Return all the lines below in which the string "none" appears.

**Exercise data:**
+++

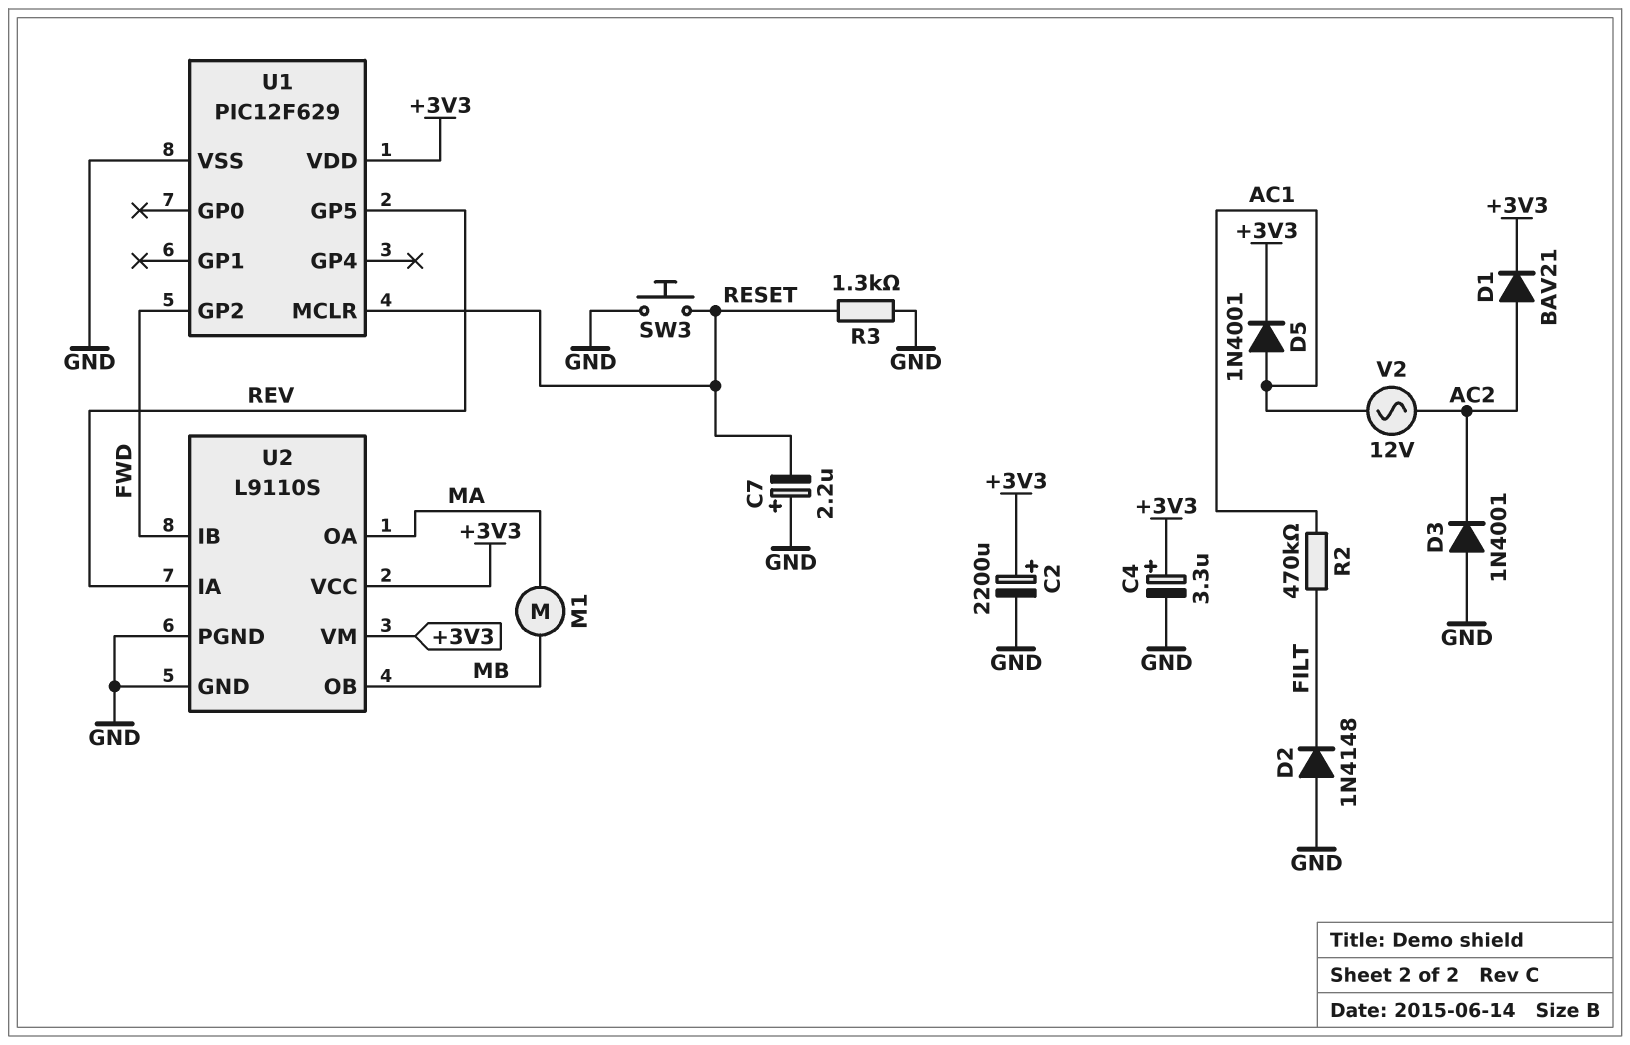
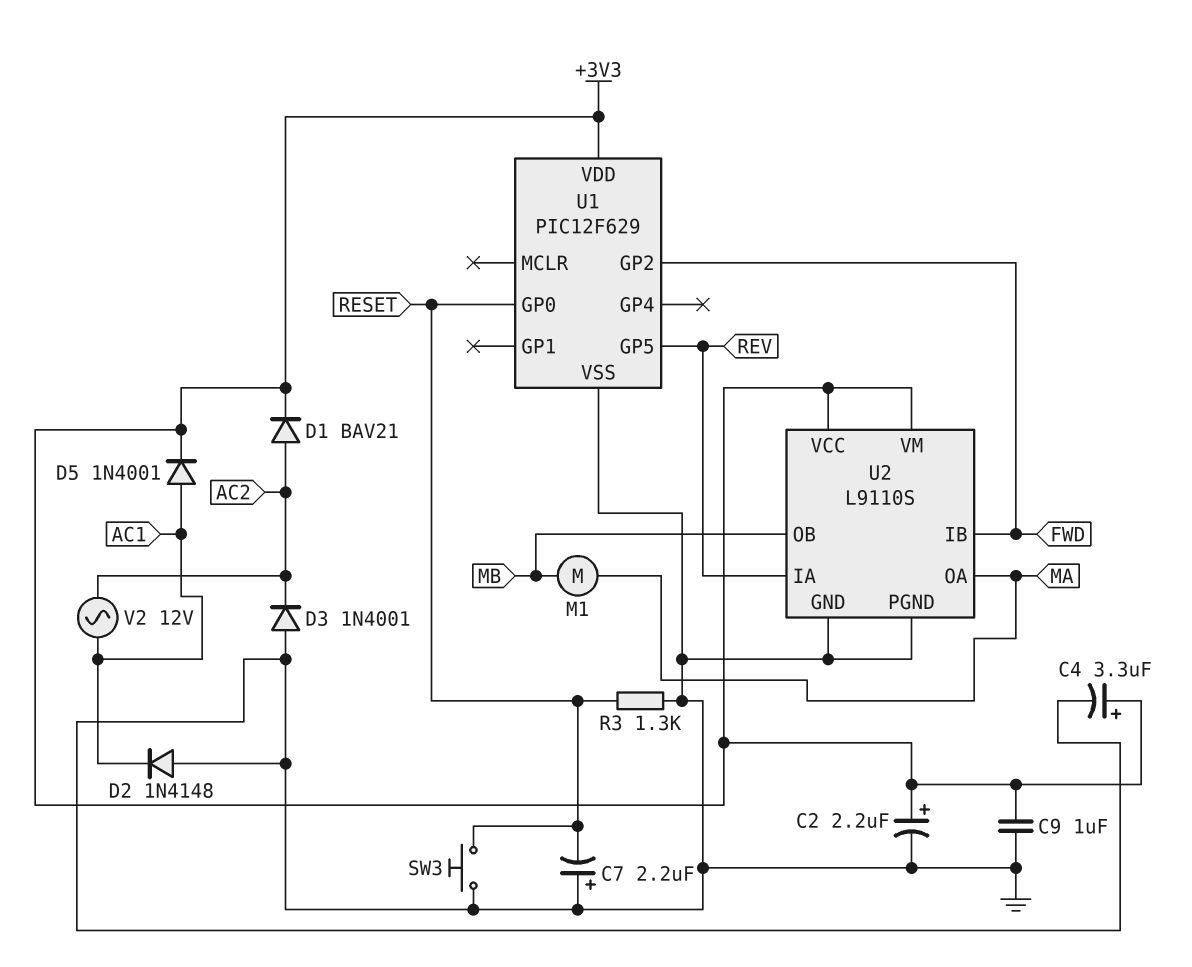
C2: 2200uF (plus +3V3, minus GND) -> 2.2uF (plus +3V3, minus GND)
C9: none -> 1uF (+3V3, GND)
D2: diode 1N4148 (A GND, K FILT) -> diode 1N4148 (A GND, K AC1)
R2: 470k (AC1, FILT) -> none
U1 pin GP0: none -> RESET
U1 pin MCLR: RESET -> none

+++

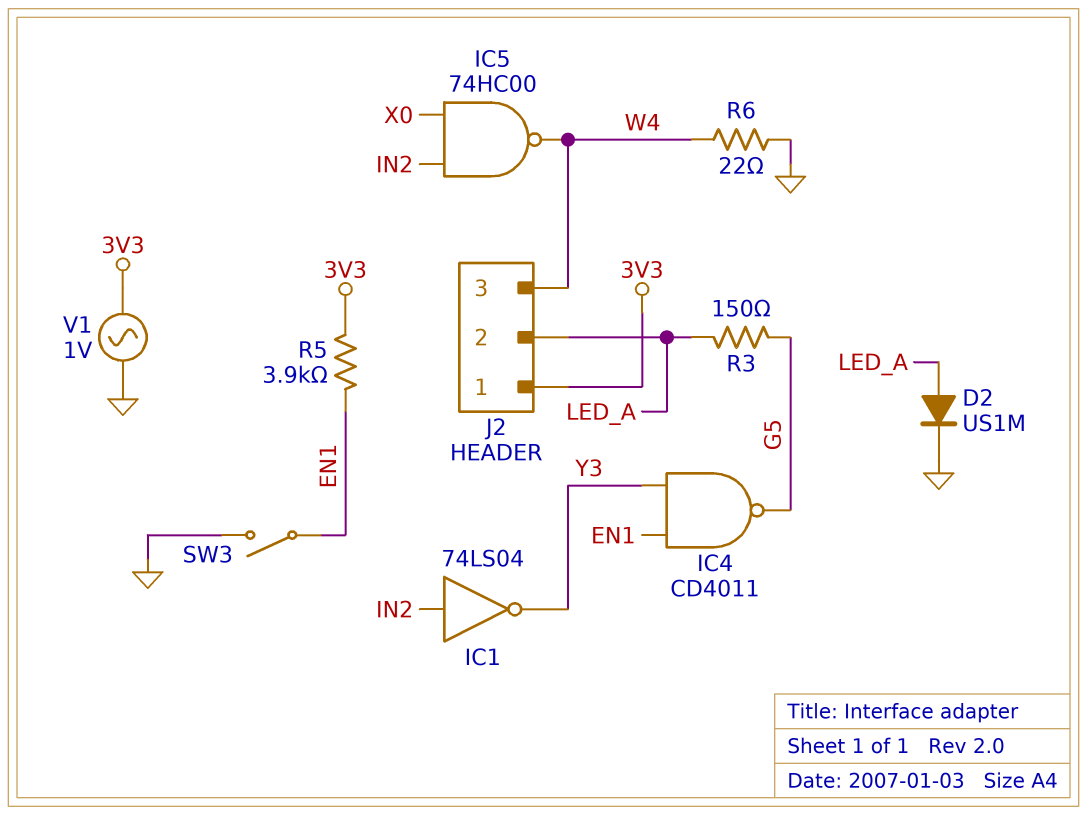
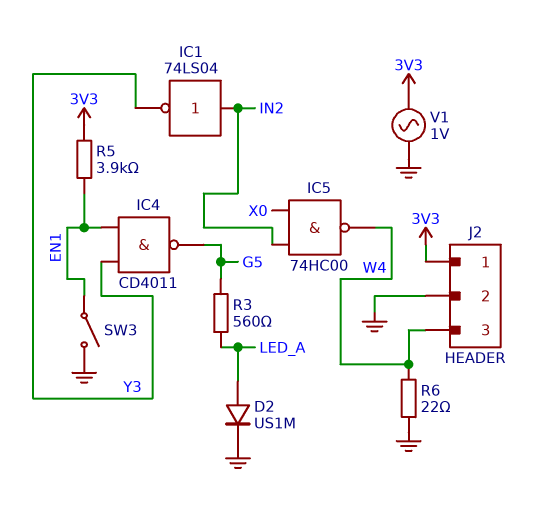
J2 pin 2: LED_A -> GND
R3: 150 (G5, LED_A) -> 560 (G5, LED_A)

+++

**Your solution:**
C9: none -> 1uF (+3V3, GND)
R2: 470k (AC1, FILT) -> none
U1 pin GP0: none -> RESET
U1 pin MCLR: RESET -> none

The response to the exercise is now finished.